_THE PROBLEM_. Return all the data exactly, keeping the pictures out.

_RECORDS PROVIDED_.
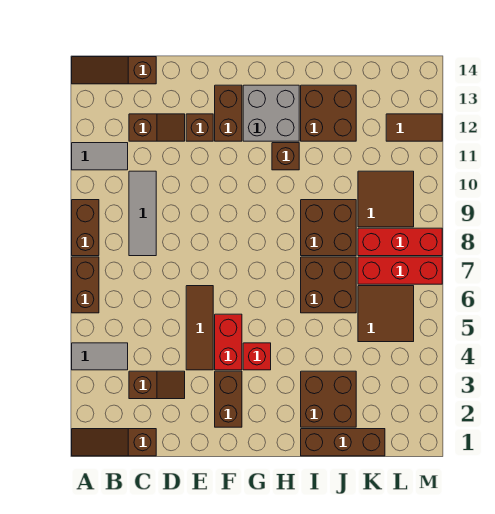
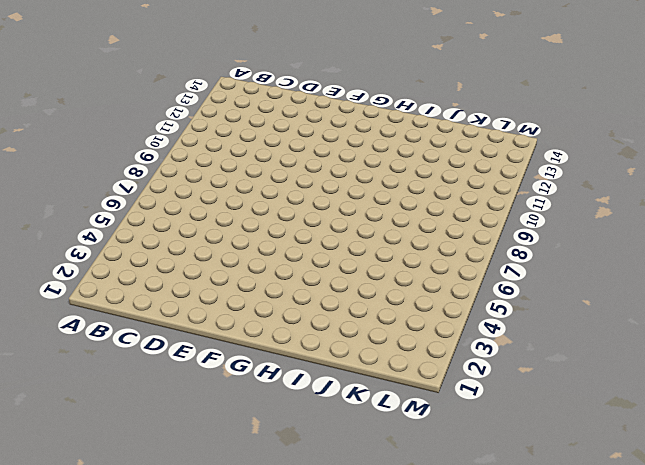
none -> brown 1x3 slope [72,429,156,456]
none -> grey 1x2 tile [72,343,128,370]
none -> brown 1x2 brick [72,257,99,313]

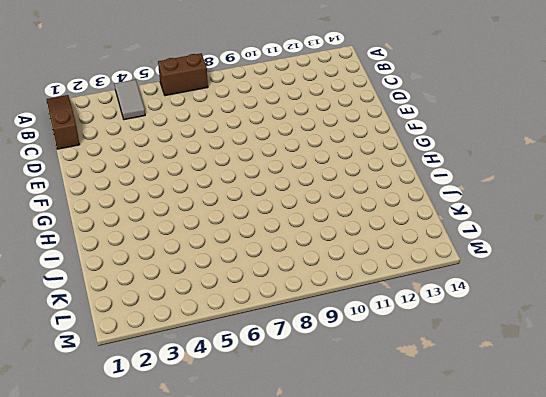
none -> brown 1x2 brick [72,200,99,256]
none -> grey 1x2 tile [72,143,128,170]
none -> brown 1x3 slope [72,57,156,84]

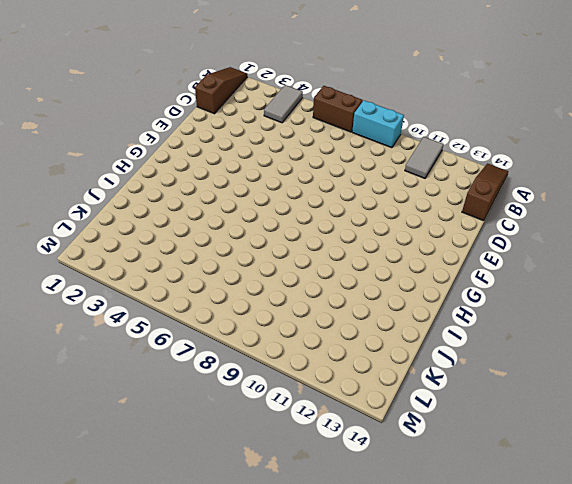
cyan 1x2 brick [352,100,404,148] -> brown 1x2 brick [72,200,99,256]
none -> brown 1x2 slope [129,371,185,399]
none -> grey 1x3 tile [129,171,156,256]
none -> brown 1x2 slope [129,114,185,141]

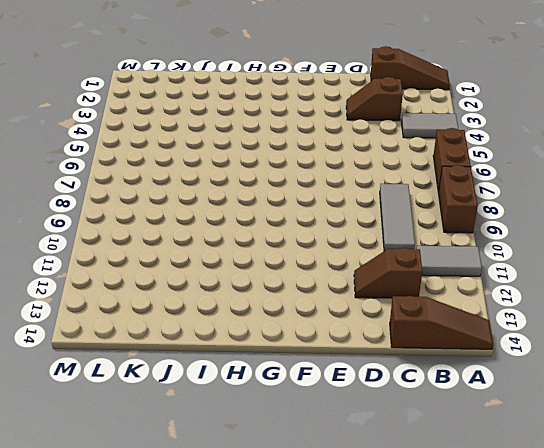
none -> brown 1x3 tile [186,286,213,370]
none -> brown 1x1 brick [186,114,213,141]
none -> brown 1x2 brick [215,371,242,427]

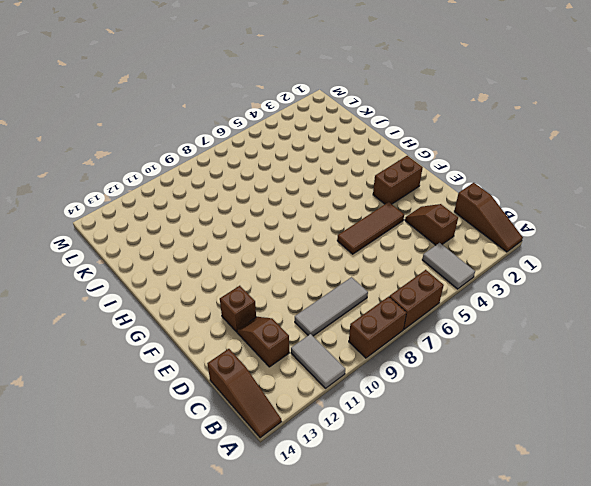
none -> red 1x2 brick [215,314,242,370]
none -> brown 1x2 brick [215,85,242,141]
none -> red 1x1 brick [243,343,271,370]

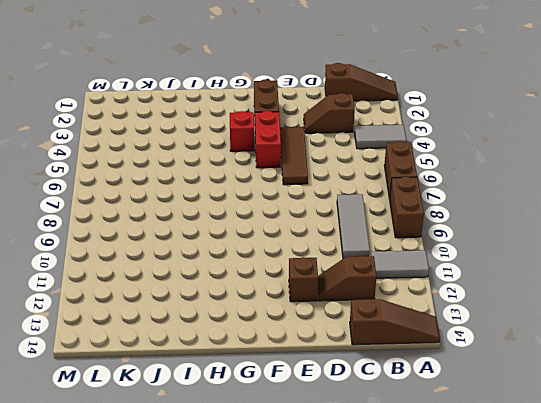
none -> brown 1x2 brick [215,85,242,141]
none -> grey 2x2 brick [243,85,299,141]
none -> brown 1x1 brick [272,143,299,170]

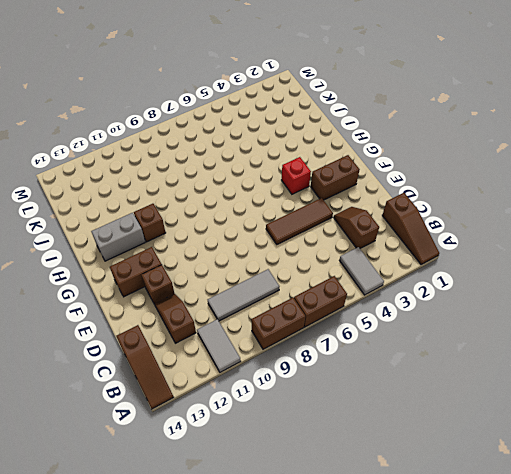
grey 1x2 brick [91,213,145,261] -> grey 2x2 brick [243,85,299,141]
none -> red 1x2 brick [215,314,242,370]
none -> brown 1x3 brick [301,429,385,456]
none -> brown 2x2 brick [301,371,356,427]

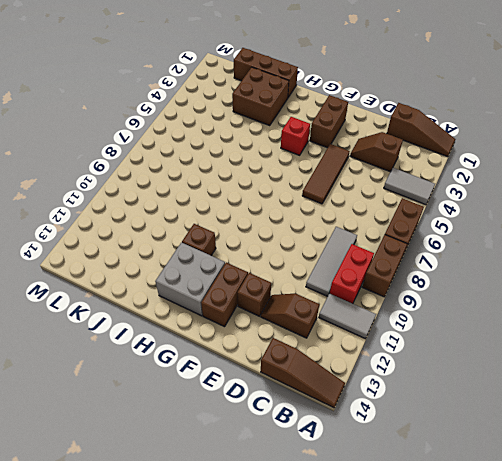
red 1x2 brick [330,244,374,304] -> red 1x2 brick moved to [215,314,242,370]
none -> brown 2x2 brick [301,257,356,313]
none -> brown 2x2 brick [301,200,356,256]
none -> brown 2x2 brick [301,85,356,141]

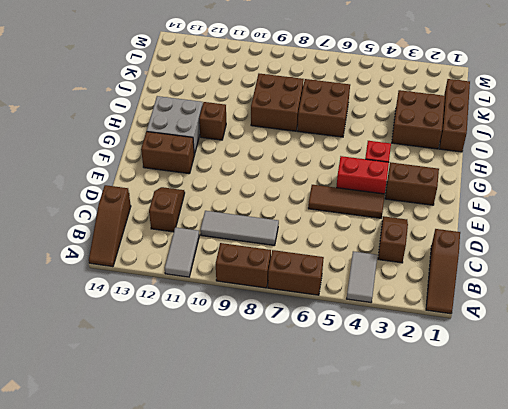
none -> brown 1x1 brick [186,114,213,141]
none -> brown 2x2 brick [301,85,356,141]
none -> brown 2x2 tile [358,286,414,342]

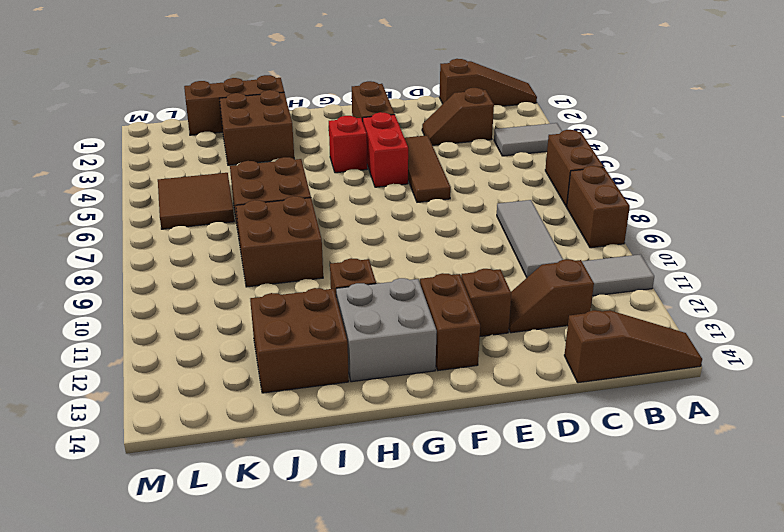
none -> red 1x3 brick [358,257,442,284]
none -> red 1x3 brick [358,228,442,256]
none -> brown 2x2 tile [358,171,414,227]

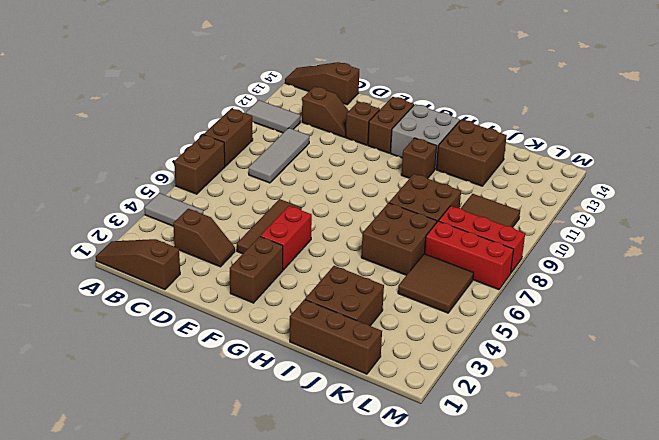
none -> red 1x1 brick [243,343,271,370]
none -> brown 1x2 tile [386,114,442,141]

_RESPONSE AREA_.
none -> brown 1x3 slope [72,429,156,456]
none -> grey 1x2 tile [72,343,128,370]
none -> brown 1x2 brick [72,257,99,313]

none -> brown 1x2 brick [72,200,99,256]
none -> grey 1x2 tile [72,143,128,170]
none -> brown 1x3 slope [72,57,156,84]

cyan 1x2 brick [352,100,404,148] -> brown 1x2 brick [72,200,99,256]
none -> brown 1x2 slope [129,371,185,399]
none -> grey 1x3 tile [129,171,156,256]
none -> brown 1x2 slope [129,114,185,141]

none -> brown 1x3 tile [186,286,213,370]
none -> brown 1x1 brick [186,114,213,141]
none -> brown 1x2 brick [215,371,242,427]

none -> red 1x2 brick [215,314,242,370]
none -> brown 1x2 brick [215,85,242,141]
none -> red 1x1 brick [243,343,271,370]

none -> brown 1x2 brick [215,85,242,141]
none -> grey 2x2 brick [243,85,299,141]
none -> brown 1x1 brick [272,143,299,170]

grey 1x2 brick [91,213,145,261] -> grey 2x2 brick [243,85,299,141]
none -> red 1x2 brick [215,314,242,370]
none -> brown 1x3 brick [301,429,385,456]
none -> brown 2x2 brick [301,371,356,427]

red 1x2 brick [330,244,374,304] -> red 1x2 brick moved to [215,314,242,370]
none -> brown 2x2 brick [301,257,356,313]
none -> brown 2x2 brick [301,200,356,256]
none -> brown 2x2 brick [301,85,356,141]

none -> brown 1x1 brick [186,114,213,141]
none -> brown 2x2 brick [301,85,356,141]
none -> brown 2x2 tile [358,286,414,342]

none -> red 1x3 brick [358,257,442,284]
none -> red 1x3 brick [358,228,442,256]
none -> brown 2x2 tile [358,171,414,227]

none -> red 1x1 brick [243,343,271,370]
none -> brown 1x2 tile [386,114,442,141]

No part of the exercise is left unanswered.